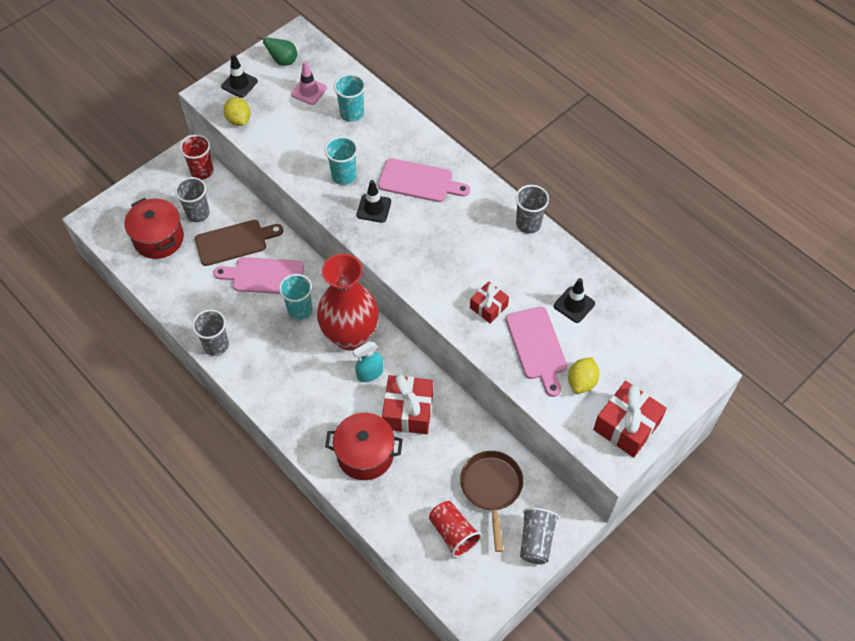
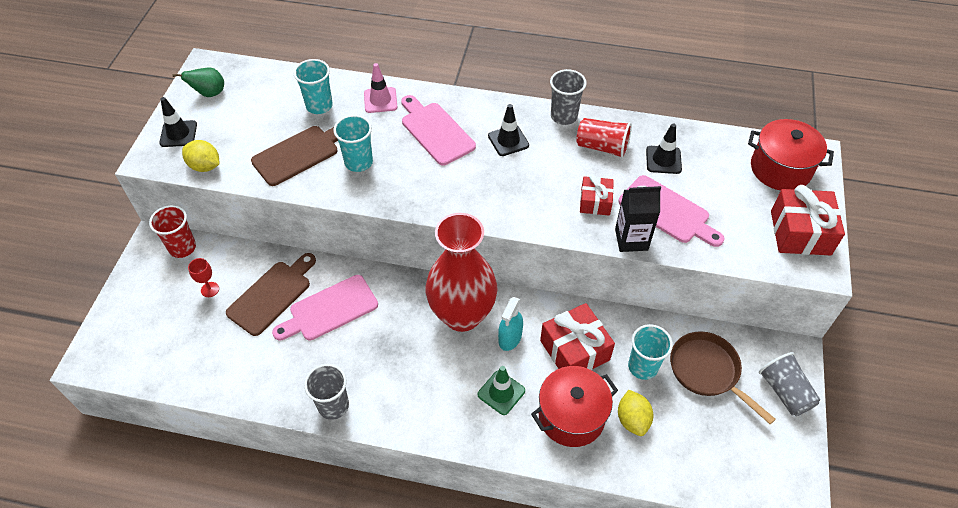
camera: 35 degrees left, 5 degrees down
(158, 239) = (184, 337): red pot -> red pot (780, 169)
(198, 213) = (210, 289): grey cup -> red goblet
(300, 309) = (392, 320): turquoise cup -> turquoise cup (643, 366)
(308, 146) = (299, 154): none -> brown cutting board
(309, 91) = (258, 107): pink traffic cone -> pink traffic cone (380, 100)
(331, 407) = (501, 392): none -> green traffic cone
(374, 208) = (413, 175): black traffic cone -> black traffic cone (508, 141)
(419, 181) = (435, 131): pink cutting board -> pink cutting board turned 105 degrees counterclockwise
(453, 533) = (713, 435): red cup -> red cup (602, 147)
(489, 351) = (631, 239): none -> black carton
(581, 382) = (731, 219): yellow lemon -> yellow lemon (632, 420)

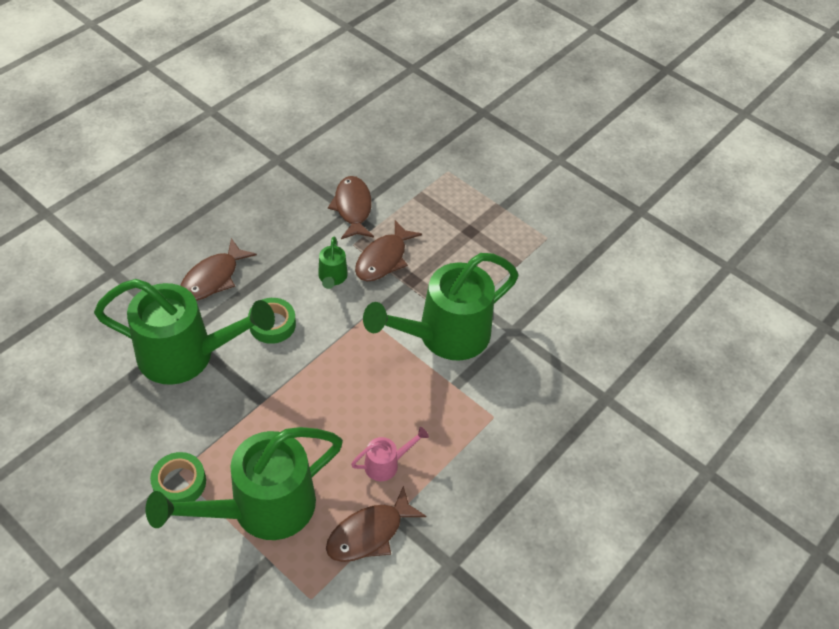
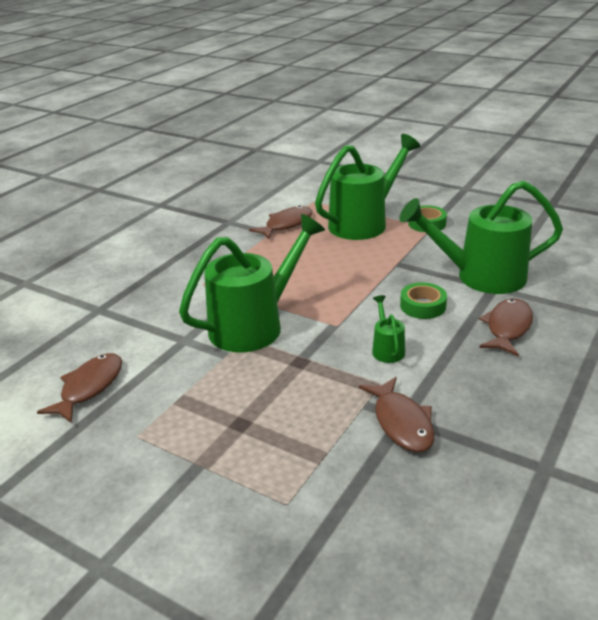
camera: 175 degrees right, 20 degrees down
(383, 259) = (339, 376): brown fish -> brown fish (89, 387)
(386, 464) = (284, 250): pink watering can -> none

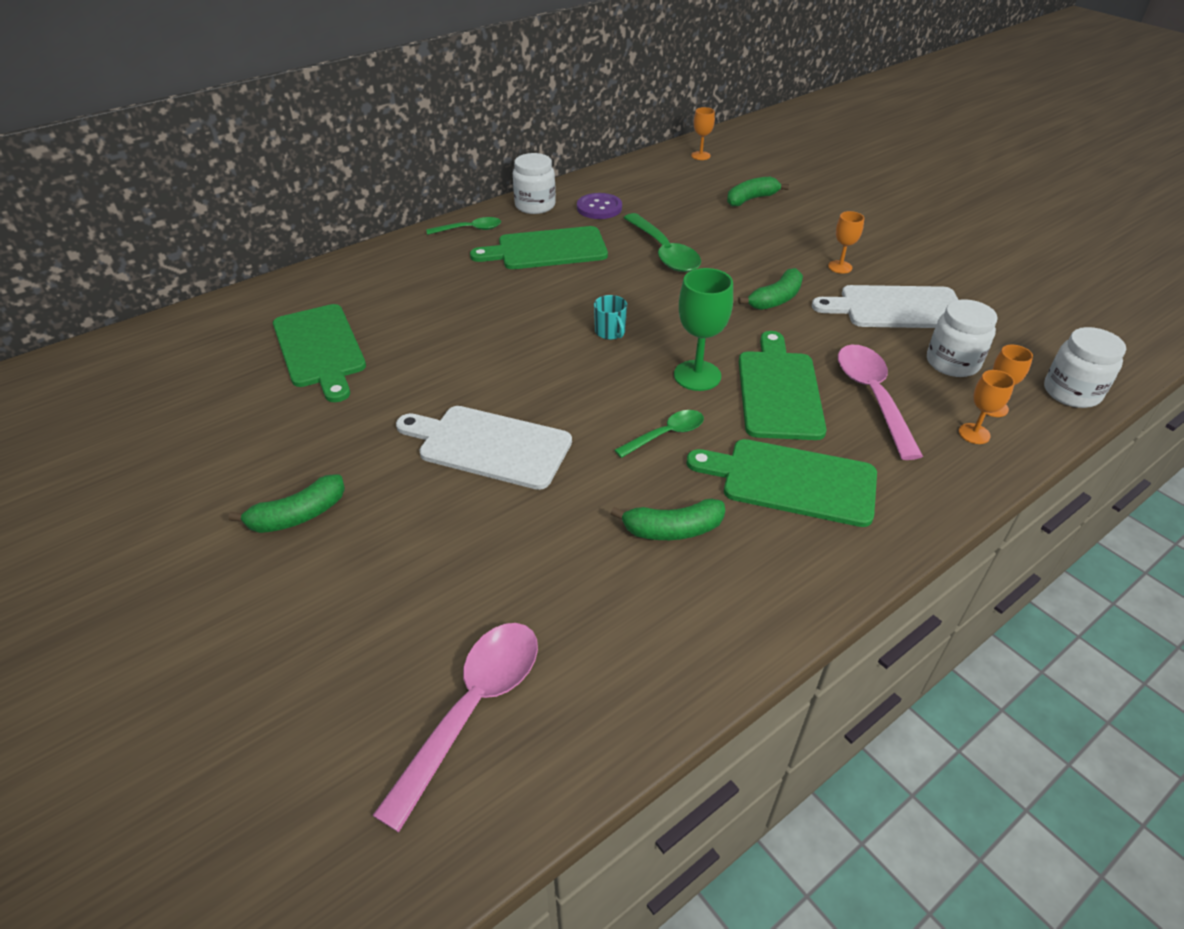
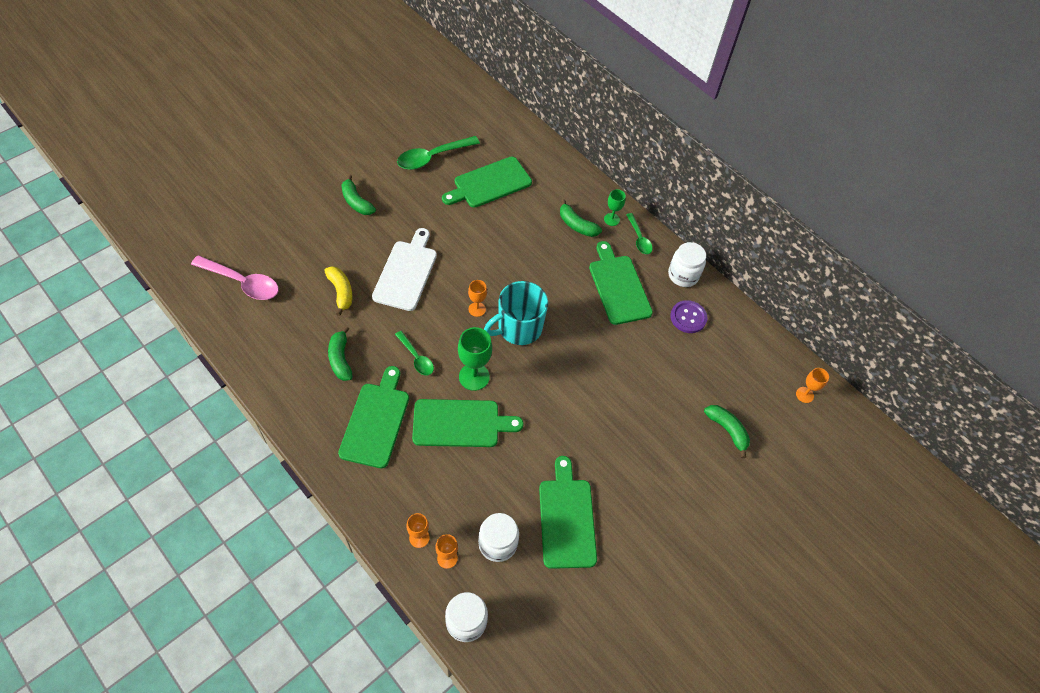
camera: 80 degrees right, 15 degrees up
(431, 246) = (611, 219): none -> green goblet
(521, 533) = (341, 292): none -> yellow banana
(610, 332) = (518, 328): turquoise mug -> turquoise mug, size x2.18
(664, 252) = (626, 361): green spoon -> green spoon (432, 157)
(776, 299) = (569, 433): green banana -> green banana (577, 225)
(840, 267) = (623, 486): orange goblet -> orange goblet (477, 309)
(872, 397) = (456, 480): pink spoon -> none
(896, 308) = (567, 518): white cutting board -> green cutting board

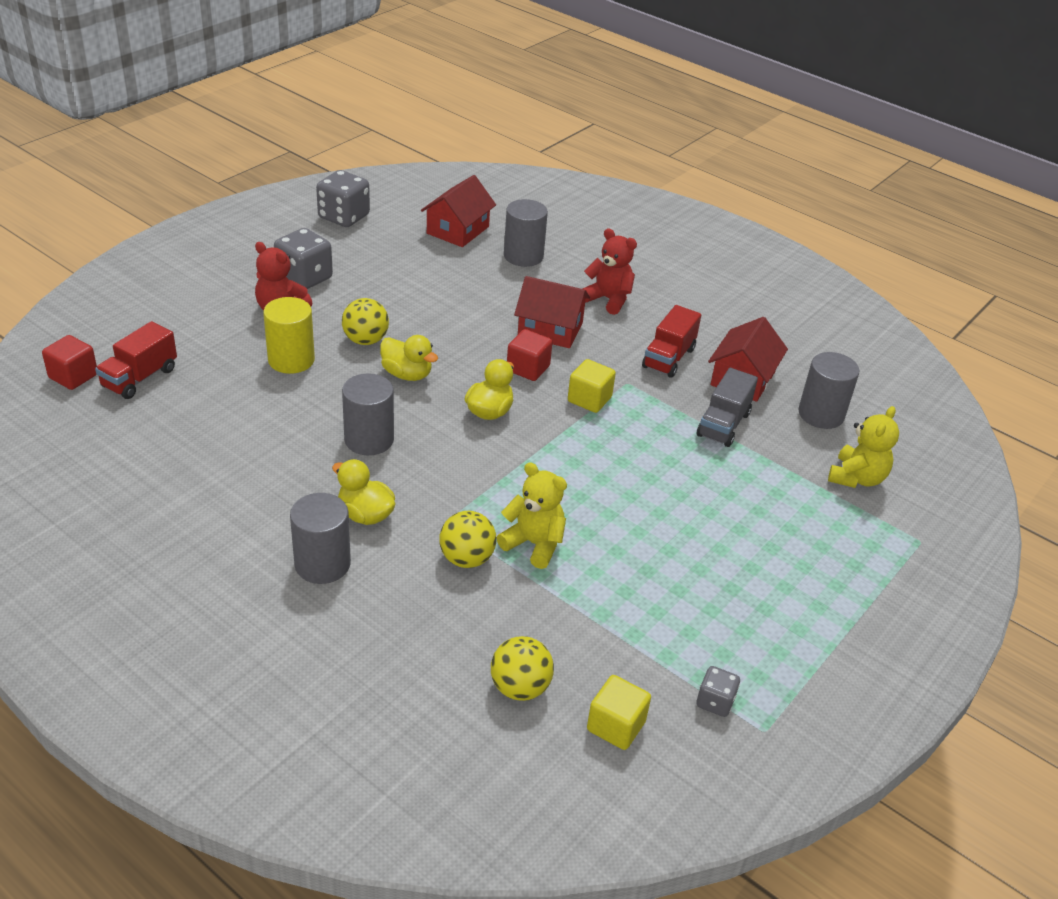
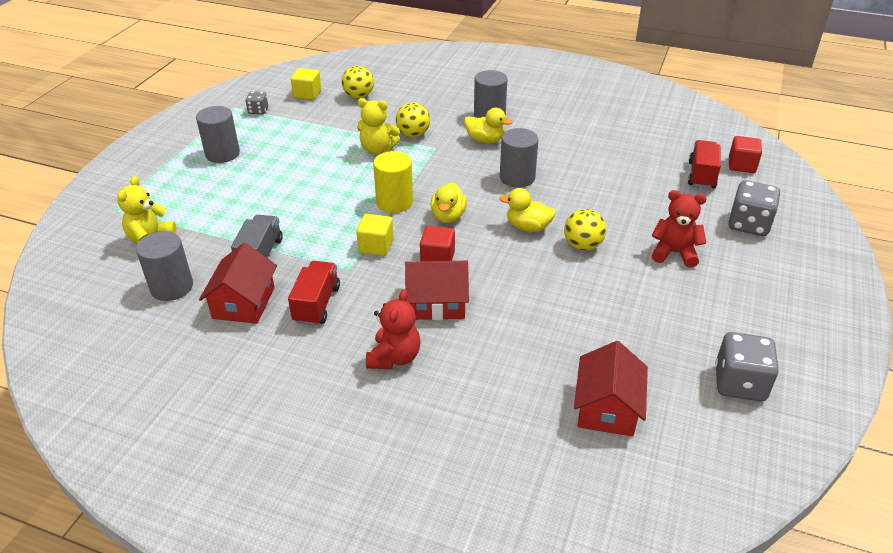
camera: 165 degrees right, 0 degrees up
(291, 360) = (620, 214): yellow cylinder -> yellow cylinder (394, 202)
(304, 278) = (690, 290): grey dice -> grey dice (749, 224)
(523, 256) = (511, 391): grey cylinder -> grey cylinder (222, 154)
(608, 299) = (394, 357): red teddy bear -> red teddy bear turned 90 degrees counterclockwise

· · · · ·

> **TASK INSTRUCTIONS**
Could you return all the entries exactly as they appear, minus the pictures?

> **WRITTEN RESPONSE**
camera: 35 degrees left, 5 degrees down
(158, 239) = (184, 337): red pot -> red pot (780, 169)
(198, 213) = (210, 289): grey cup -> red goblet
(300, 309) = (392, 320): turquoise cup -> turquoise cup (643, 366)
(308, 146) = (299, 154): none -> brown cutting board
(309, 91) = (258, 107): pink traffic cone -> pink traffic cone (380, 100)
(331, 407) = (501, 392): none -> green traffic cone
(374, 208) = (413, 175): black traffic cone -> black traffic cone (508, 141)
(419, 181) = (435, 131): pink cutting board -> pink cutting board turned 105 degrees counterclockwise
(453, 533) = (713, 435): red cup -> red cup (602, 147)
(489, 351) = (631, 239): none -> black carton
(581, 382) = (731, 219): yellow lemon -> yellow lemon (632, 420)

camera: 175 degrees right, 20 degrees down
(383, 259) = (339, 376): brown fish -> brown fish (89, 387)
(386, 464) = (284, 250): pink watering can -> none

camera: 80 degrees right, 15 degrees up
(431, 246) = (611, 219): none -> green goblet
(521, 533) = (341, 292): none -> yellow banana
(610, 332) = (518, 328): turquoise mug -> turquoise mug, size x2.18
(664, 252) = (626, 361): green spoon -> green spoon (432, 157)
(776, 299) = (569, 433): green banana -> green banana (577, 225)
(840, 267) = (623, 486): orange goblet -> orange goblet (477, 309)
(872, 397) = (456, 480): pink spoon -> none
(896, 308) = (567, 518): white cutting board -> green cutting board

camera: 165 degrees right, 0 degrees up
(291, 360) = (620, 214): yellow cylinder -> yellow cylinder (394, 202)
(304, 278) = (690, 290): grey dice -> grey dice (749, 224)
(523, 256) = (511, 391): grey cylinder -> grey cylinder (222, 154)
(608, 299) = (394, 357): red teddy bear -> red teddy bear turned 90 degrees counterclockwise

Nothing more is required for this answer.